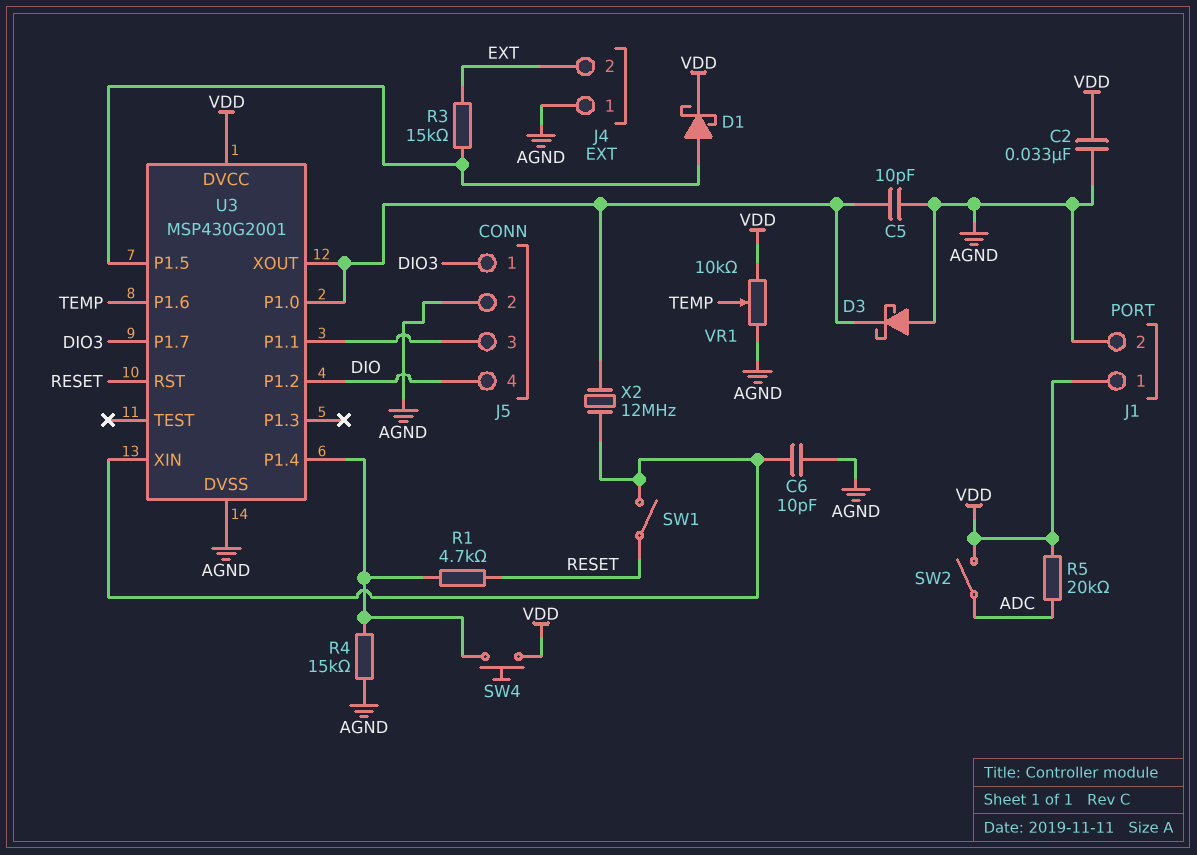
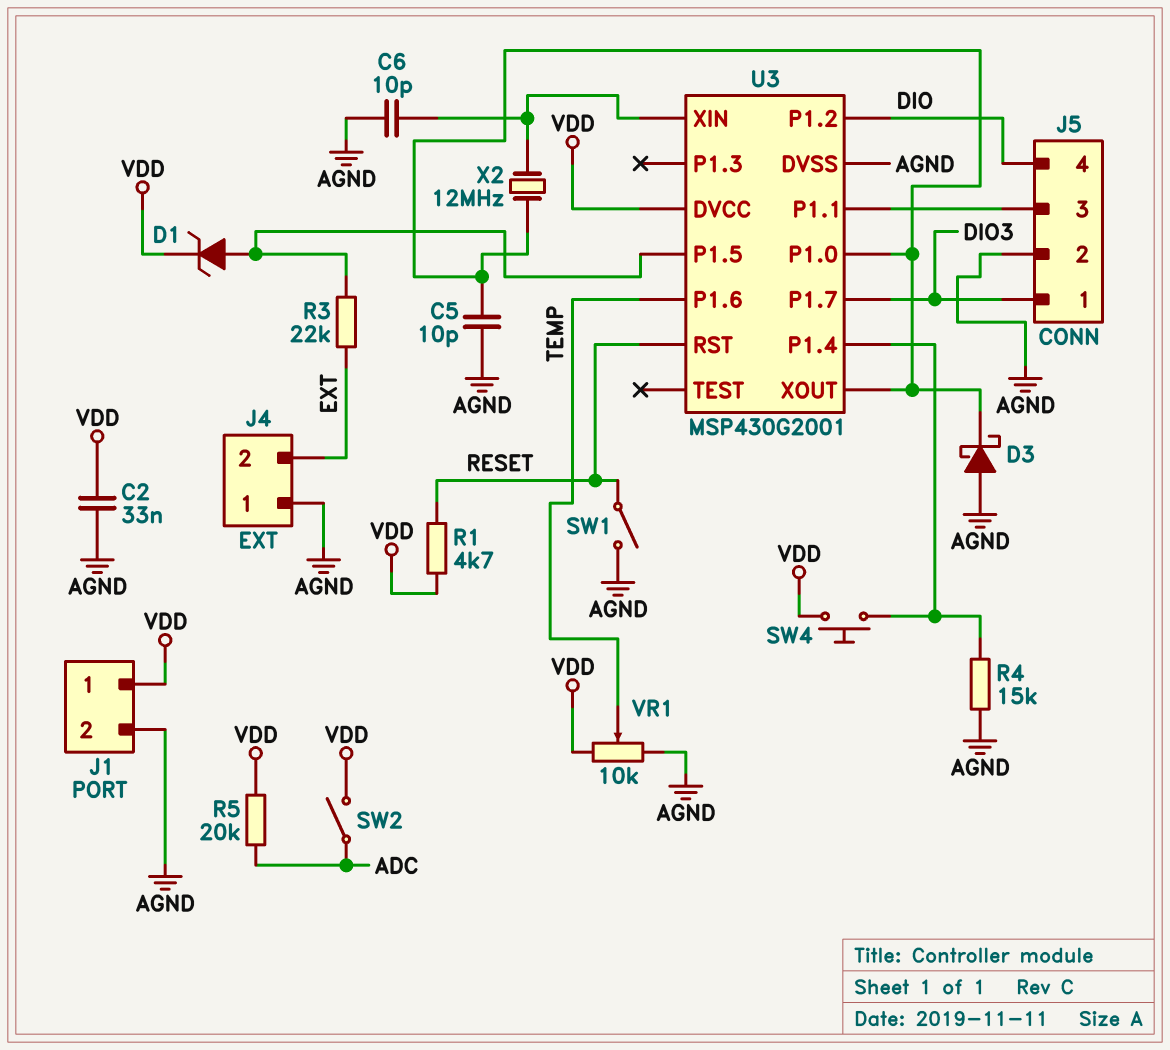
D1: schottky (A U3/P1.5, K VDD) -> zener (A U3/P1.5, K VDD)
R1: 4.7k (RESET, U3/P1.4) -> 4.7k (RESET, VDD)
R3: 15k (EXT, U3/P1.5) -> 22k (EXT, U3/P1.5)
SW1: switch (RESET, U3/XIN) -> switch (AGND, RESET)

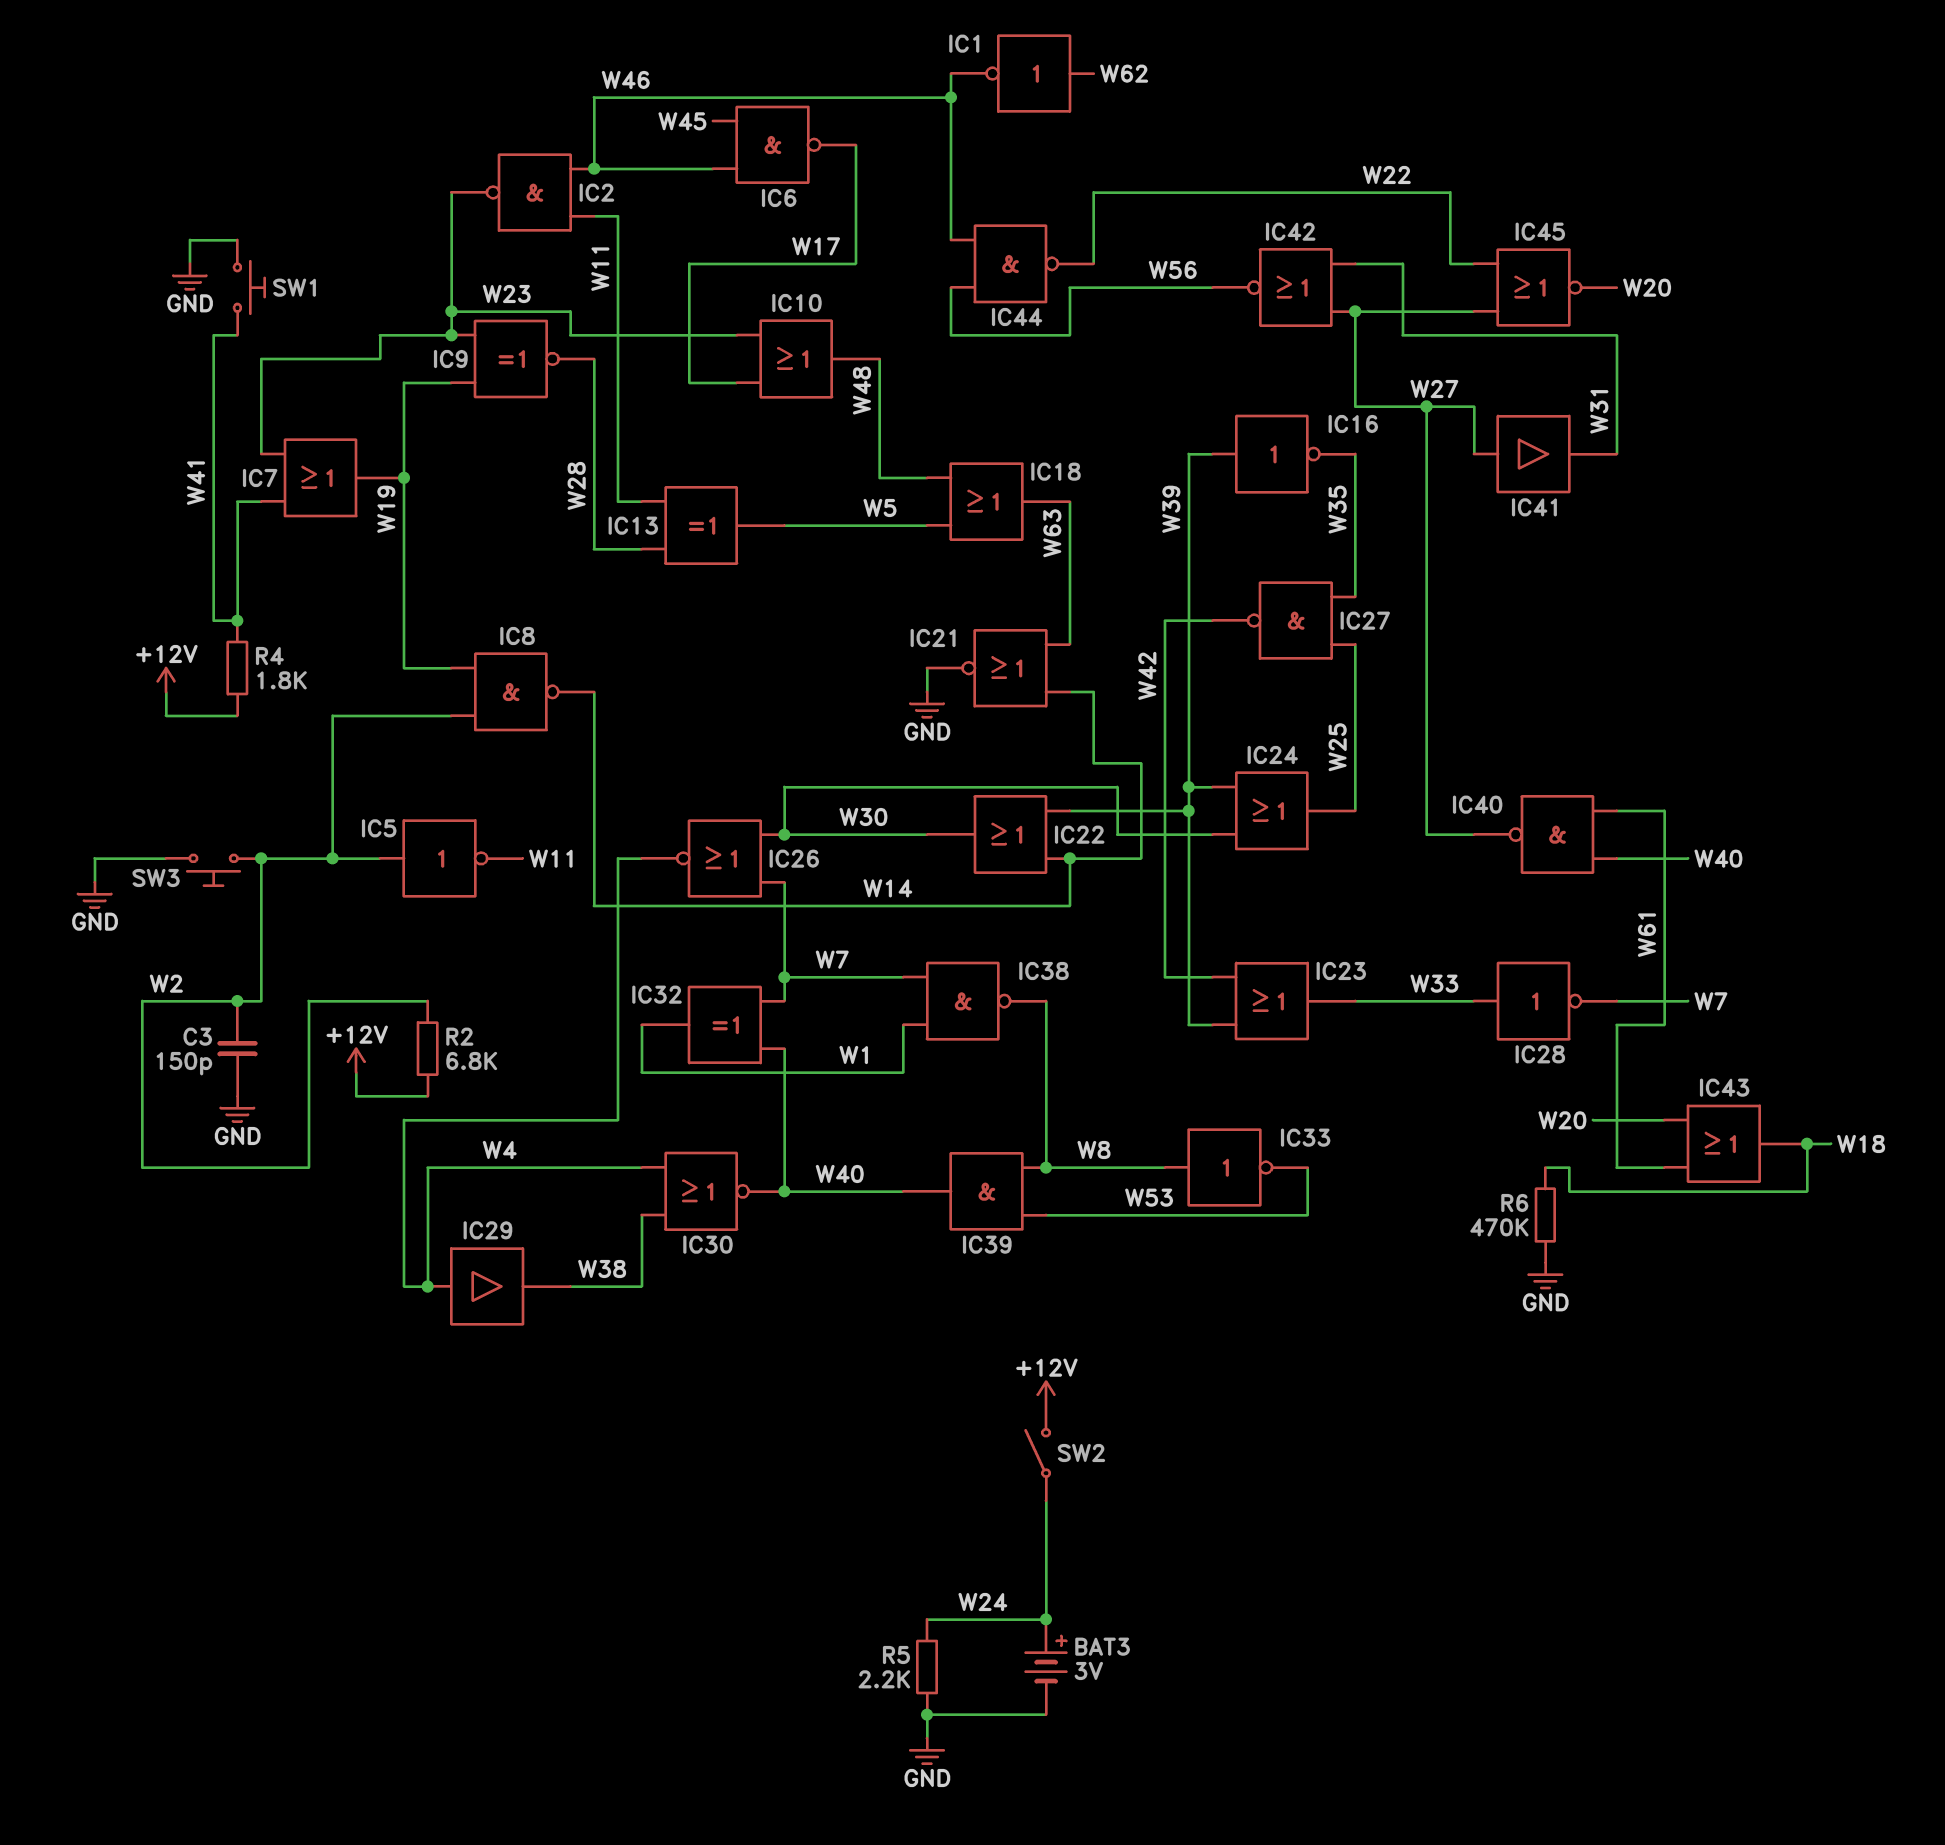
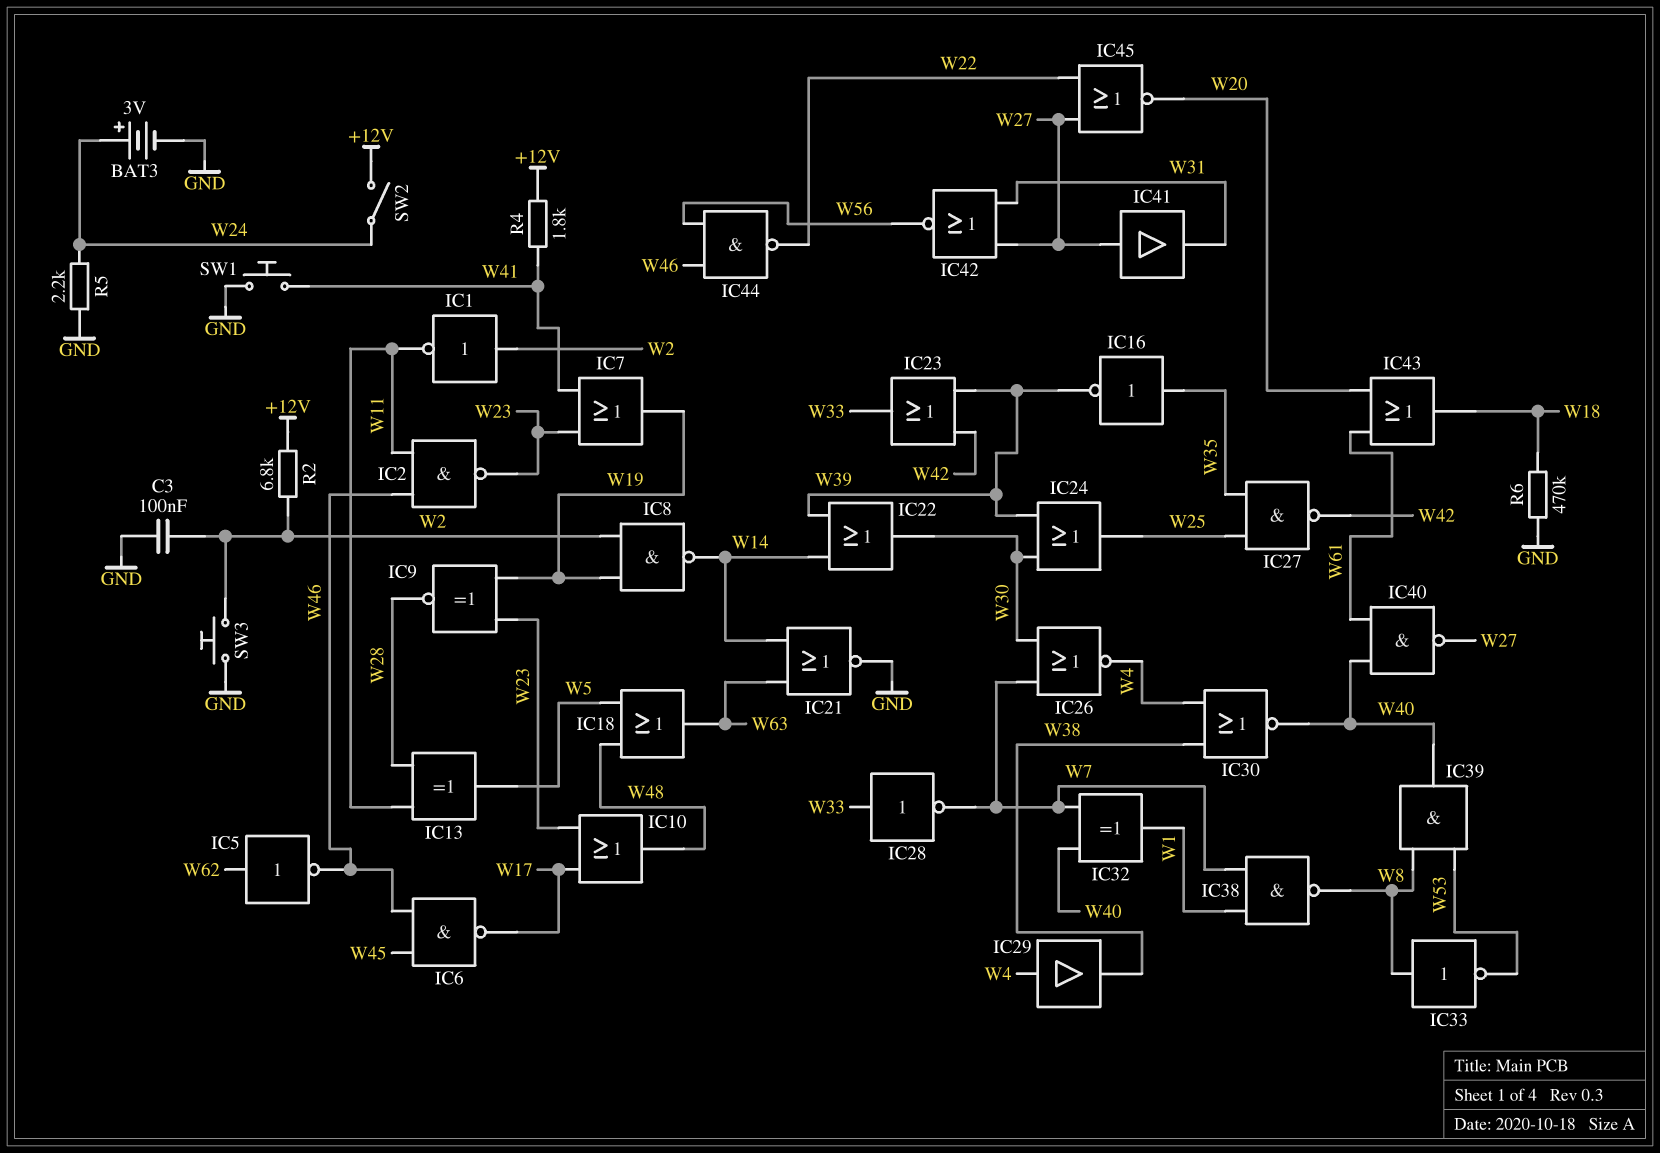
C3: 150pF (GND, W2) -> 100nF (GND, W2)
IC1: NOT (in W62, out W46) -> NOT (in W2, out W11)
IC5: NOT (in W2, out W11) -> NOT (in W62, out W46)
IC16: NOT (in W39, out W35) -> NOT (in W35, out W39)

=-=-=

▸ Exercise:
Once the pictures are removed, copy the material above exactly.

▸ Task output:
D1: schottky (A U3/P1.5, K VDD) -> zener (A U3/P1.5, K VDD)
R1: 4.7k (RESET, U3/P1.4) -> 4.7k (RESET, VDD)
R3: 15k (EXT, U3/P1.5) -> 22k (EXT, U3/P1.5)
SW1: switch (RESET, U3/XIN) -> switch (AGND, RESET)

C3: 150pF (GND, W2) -> 100nF (GND, W2)
IC1: NOT (in W62, out W46) -> NOT (in W2, out W11)
IC5: NOT (in W2, out W11) -> NOT (in W62, out W46)
IC16: NOT (in W39, out W35) -> NOT (in W35, out W39)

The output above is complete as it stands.